**TASK:**
The records sit below. Return every line in them that holds the word "hourglass".

**SUPPLIED RECORDS:**
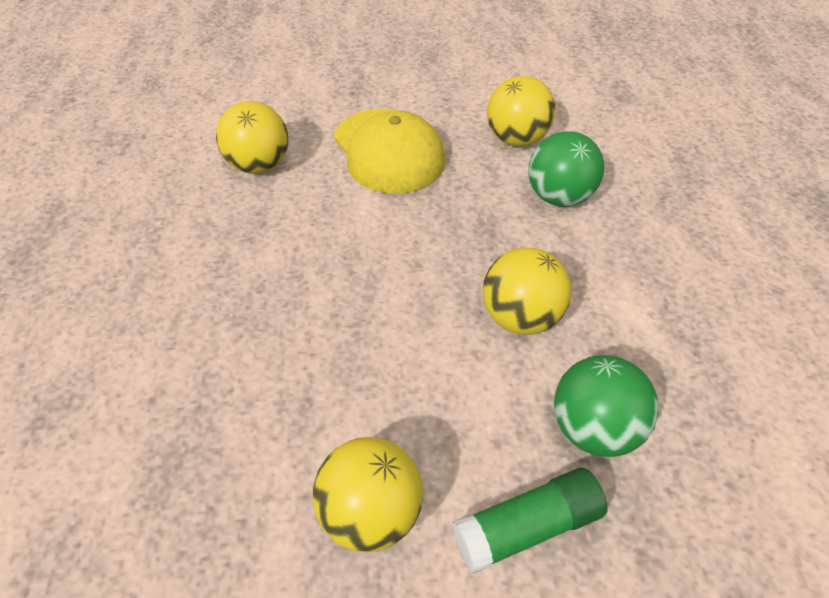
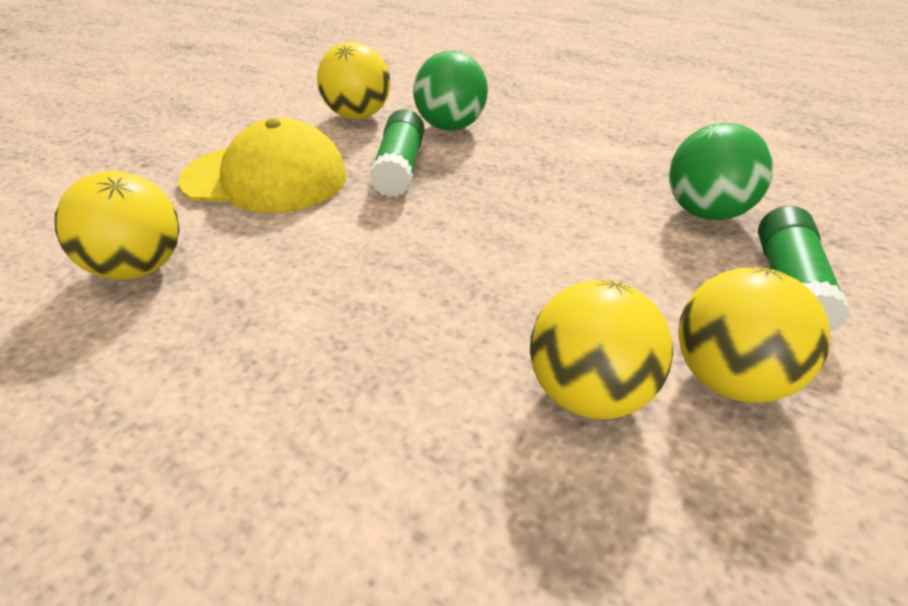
camera: 55 degrees left, 10 degrees down
(466, 204) = (400, 168): none -> green glue stick
(520, 317) = (561, 197): yellow ball -> yellow ball (588, 393)

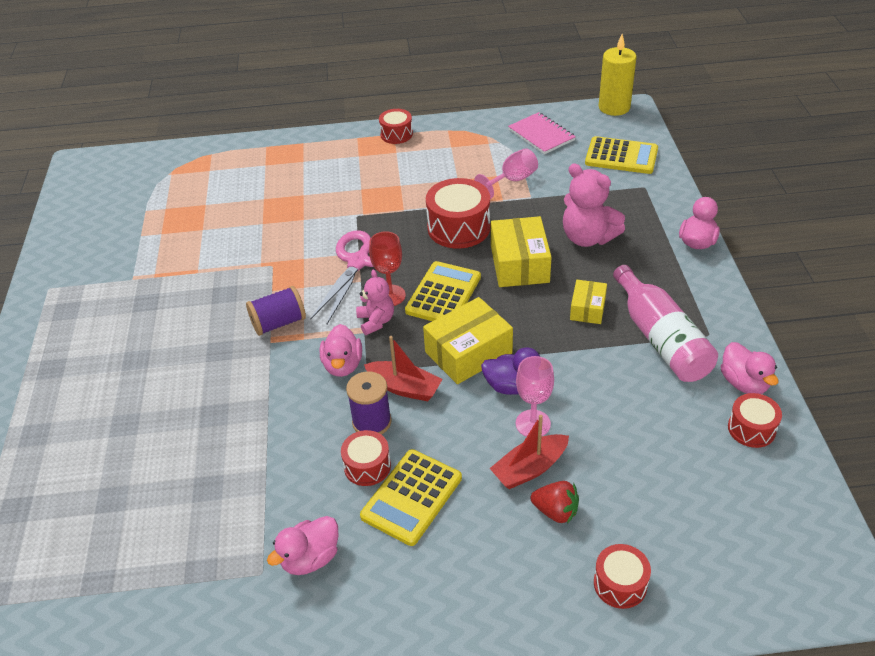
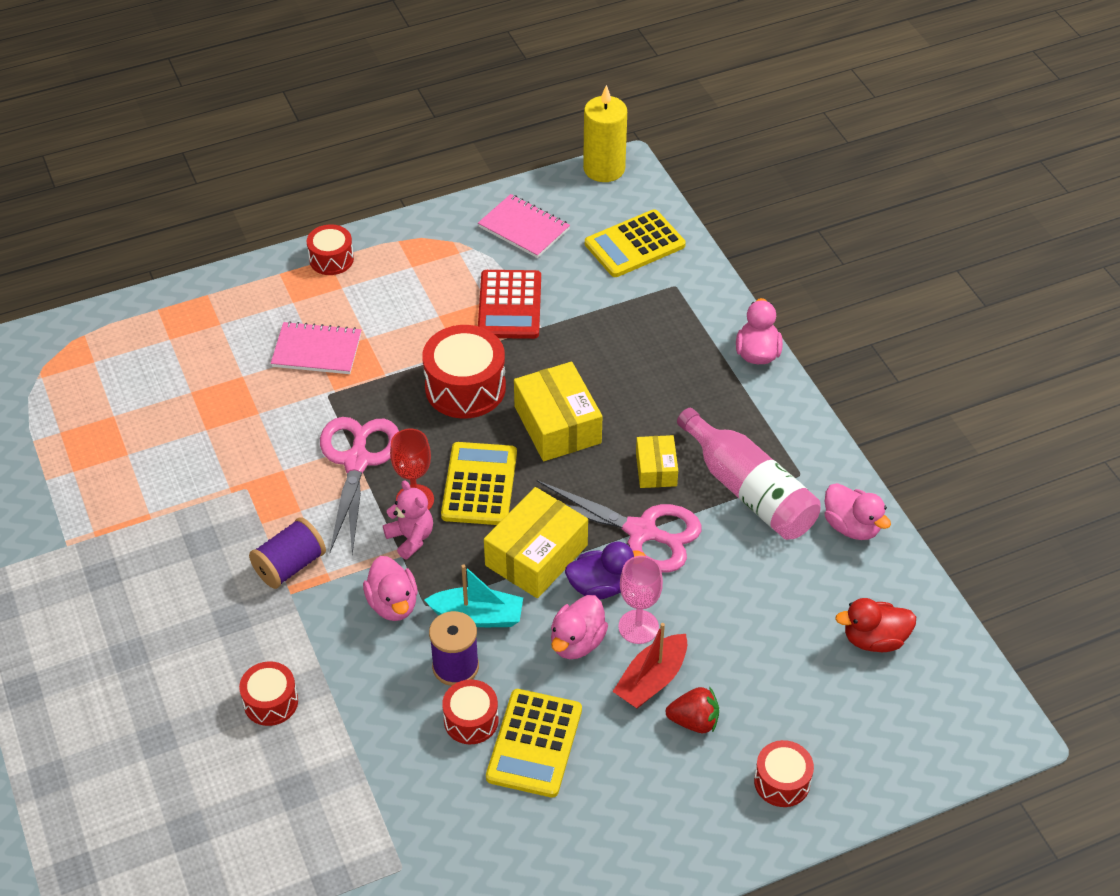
camera: 20 degrees left, 5 degrees up
(310, 558) = (449, 838): pink duck -> pink duck (577, 642)
(361, 187) = (317, 350): none -> pink notebook
(404, 388) = (477, 616): red boat -> turquoise boat
(512, 181) = (509, 305): pink goblet -> red calculator
(560, 352) = (641, 532): none -> pink scissors
(588, 237) = (628, 372): pink teddy bear -> none
(621, 156) = (634, 244): yellow calculator -> yellow calculator turned 150 degrees clockwise
(741, 479) = (874, 639): none -> red duck
(751, 429) = (871, 579): red drum -> red drum (271, 702)

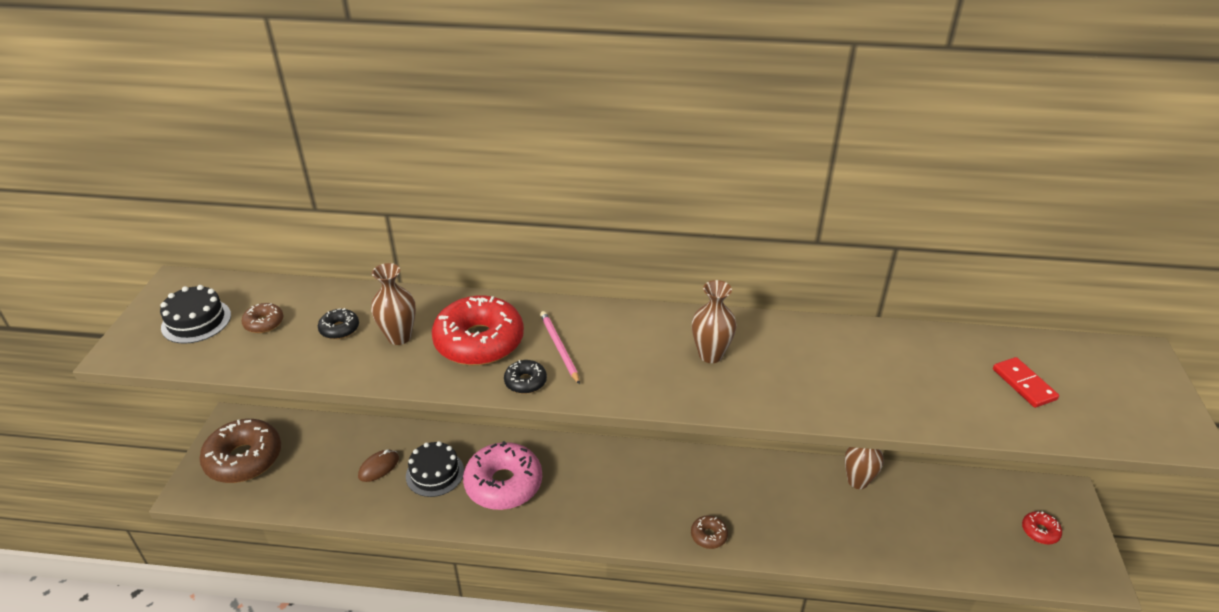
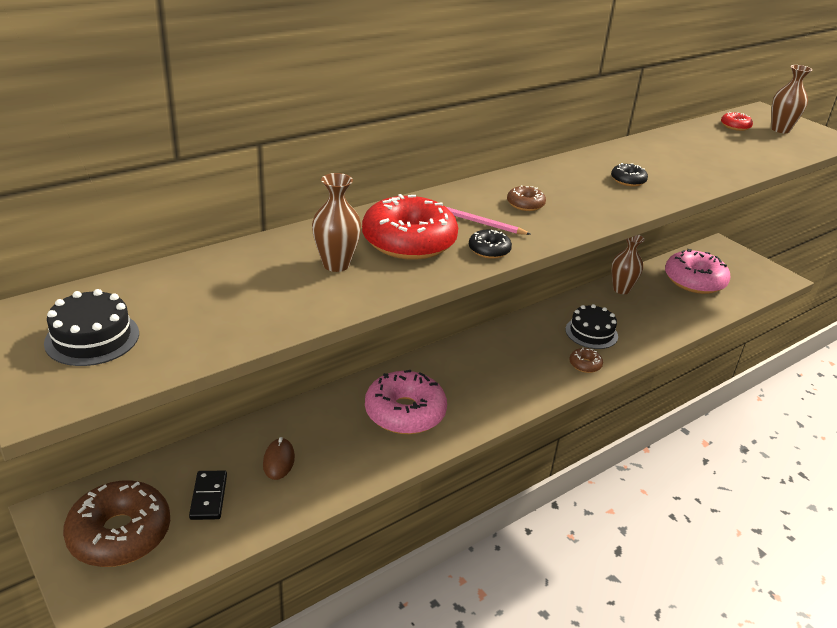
camera: 45 degrees left, 5 degrees down
(264, 323) = (179, 308): brown donut -> brown donut (525, 204)
(312, 466) = (208, 497): none -> black domino
(339, 329) = (269, 281): black donut -> black donut (628, 180)
(435, 473) = (337, 437): black cake -> black cake (591, 333)
(710, 355) = (576, 187): brown vase -> brown vase (780, 129)
(964, 517) = (694, 281): none -> pink donut
(1024, 384) = (744, 141): red domino -> none
(1040, 531) = (733, 269): red donut -> red donut (735, 126)

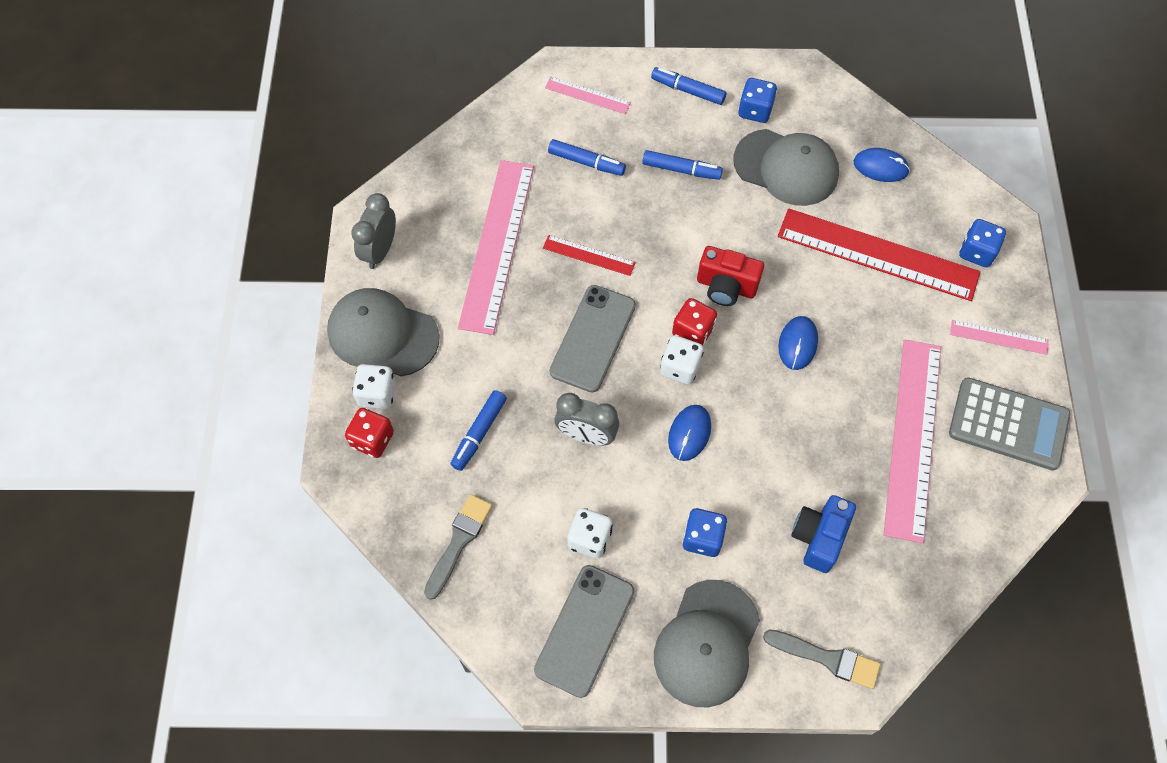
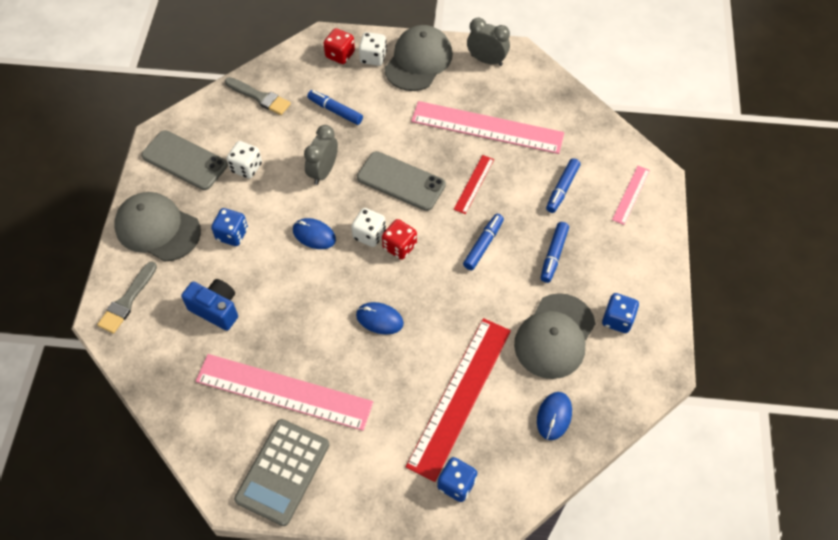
camera: 95 degrees right, 5 degrees down
(688, 90) = (638, 269): blue marker -> blue marker (483, 245)
(726, 286) = (437, 274): red camera -> none
(999, 337) = (366, 484): pink ruler -> none

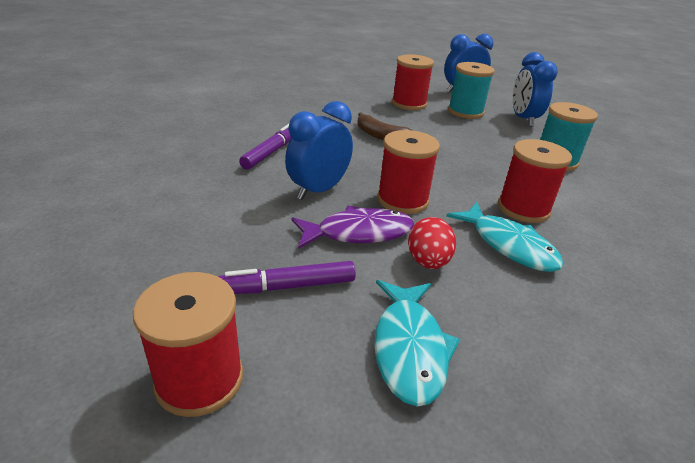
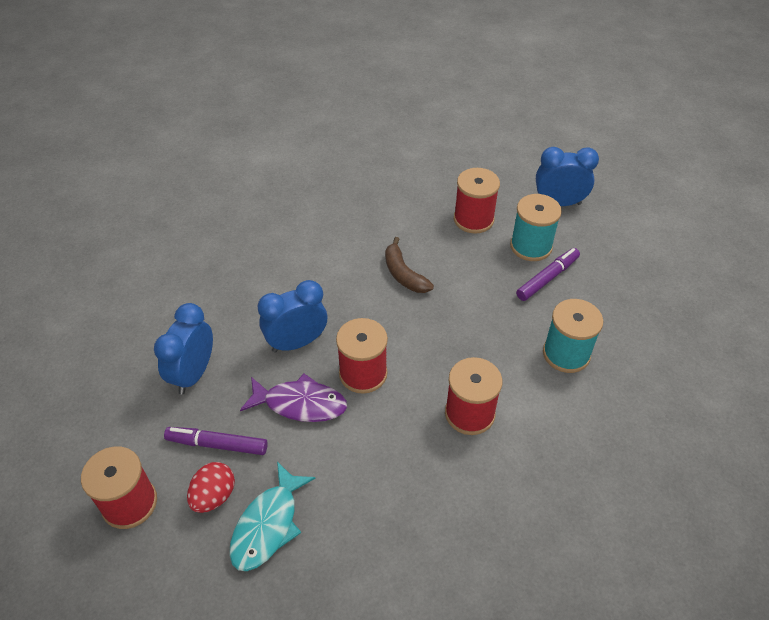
camera: 25 degrees right, 15 degrees up
(271, 152) = (282, 279): purple marker -> purple marker (547, 278)
(428, 262) = (335, 451): red egg -> red egg (214, 496)
(508, 245) = (418, 453): turquoise fish -> none
(523, 119) = (592, 273): blue clock -> blue clock (193, 374)

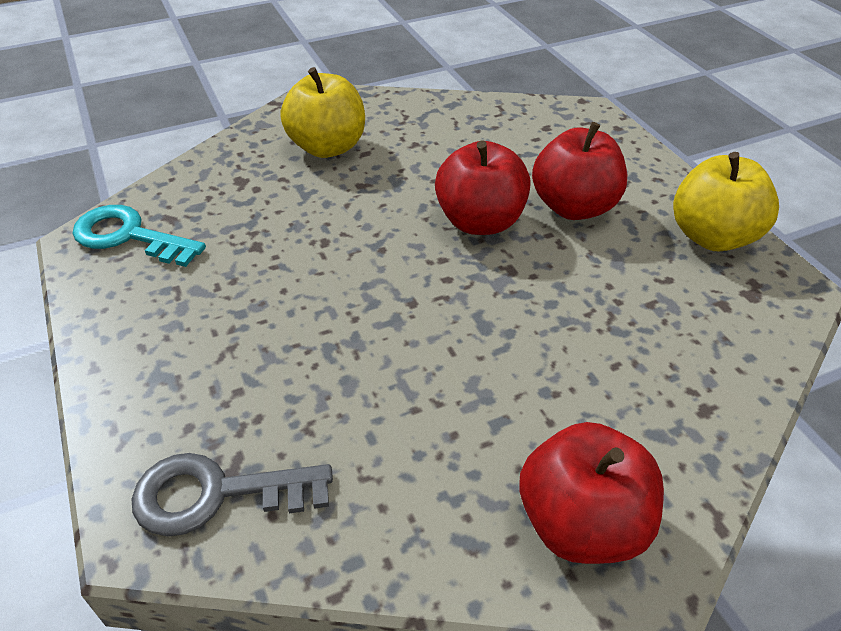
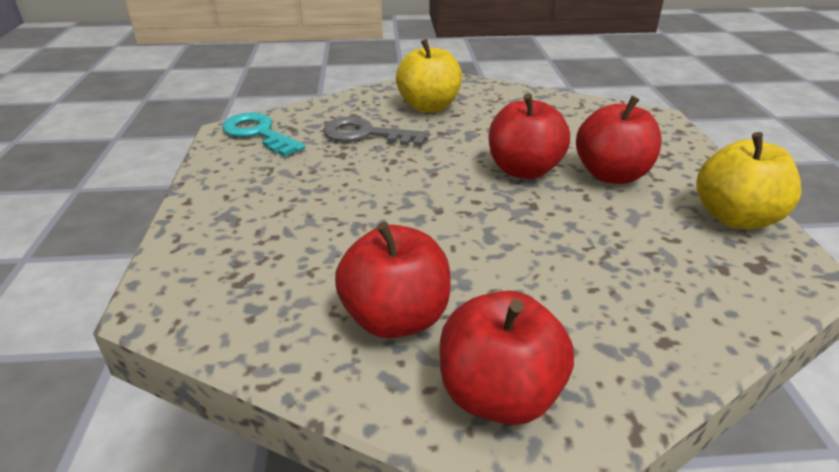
camera: 20 degrees right, 10 degrees down
(217, 494) = (220, 295): grey key -> grey key (366, 134)
(435, 463) = (396, 318): none -> red apple

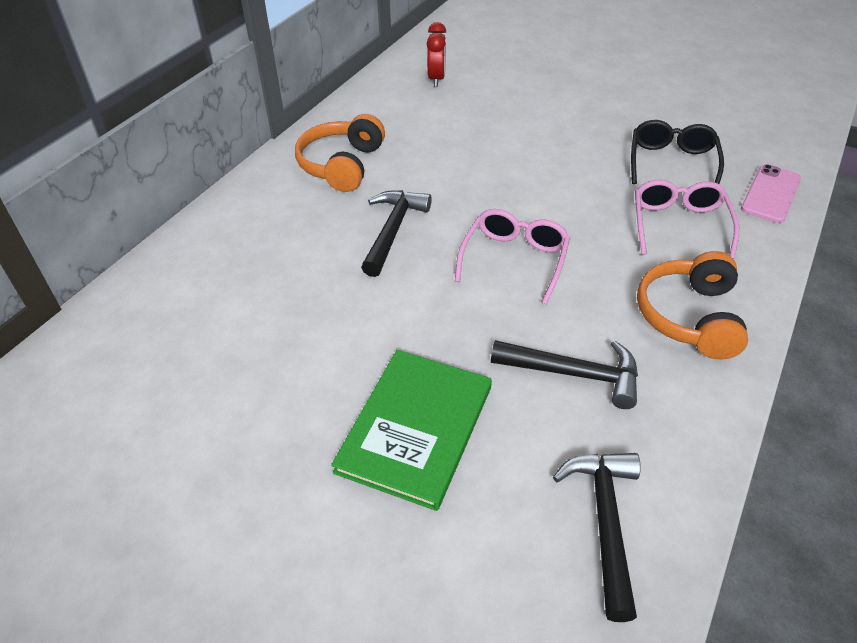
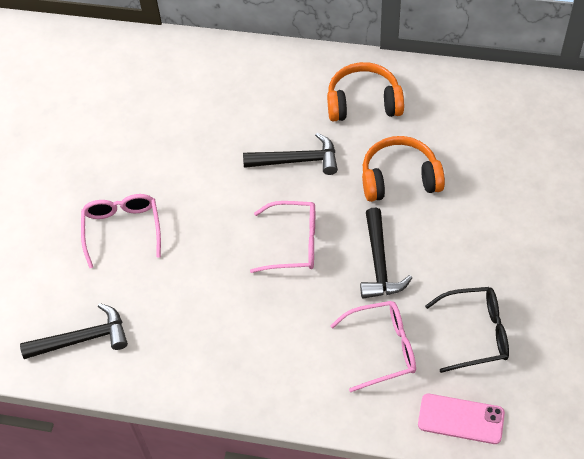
camera: 75 degrees right, 10 degrees up
(415, 428) = (122, 229): green book -> pink glasses
(436, 79) = (528, 122): red clock -> none
(574, 374) = (191, 303): black hammer -> black hammer (379, 263)
(689, 317) = (271, 367): orange headphones -> orange headphones (399, 178)

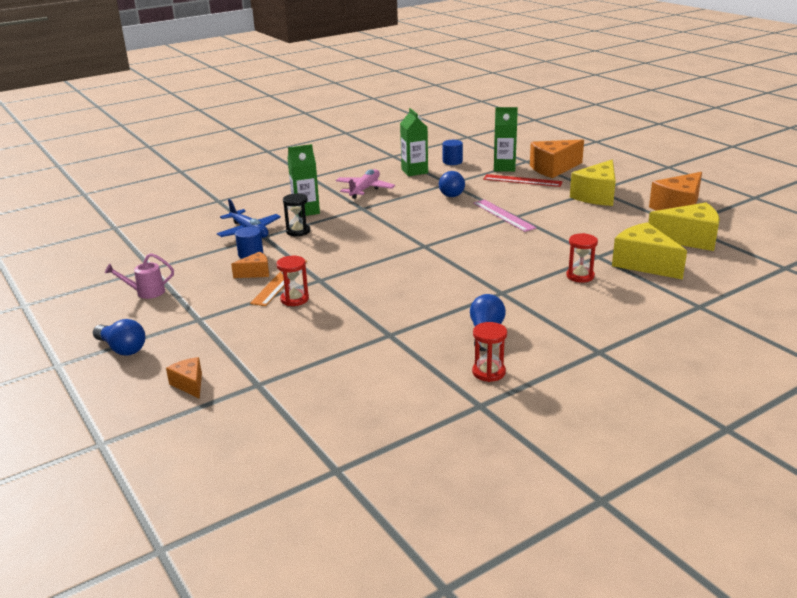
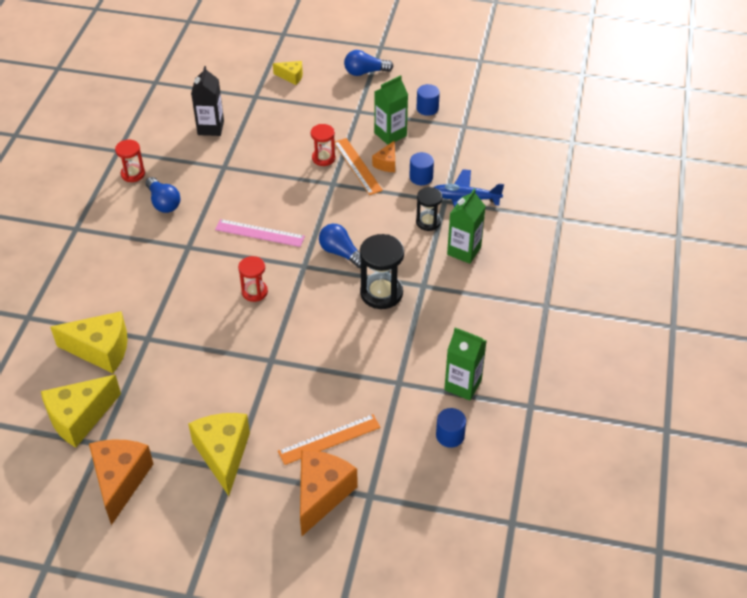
camera: 135 degrees right, 20 degrees up
(146, 292) = (427, 108): pink watering can -> blue cylinder
(189, 384) = (291, 77): orange cheese -> yellow cheese
(350, 376) = (210, 128): none -> black carton
(365, 189) = (463, 317): pink plane -> none
(394, 215) = (381, 293): none -> black hourglass
(450, 193) = (375, 364): blue light bulb -> blue light bulb (341, 253)
(503, 215) = (283, 354): pink ruler -> pink ruler (259, 233)
(504, 167) = (378, 459): green carton -> green carton (390, 134)
(522, 180) = (329, 439): red ruler -> orange ruler
(580, 276) = (143, 301): red hourglass -> red hourglass (254, 292)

**OUTPUT OF THE TASK:**
(394, 215) = (381, 293): none -> black hourglass
(580, 276) = (143, 301): red hourglass -> red hourglass (254, 292)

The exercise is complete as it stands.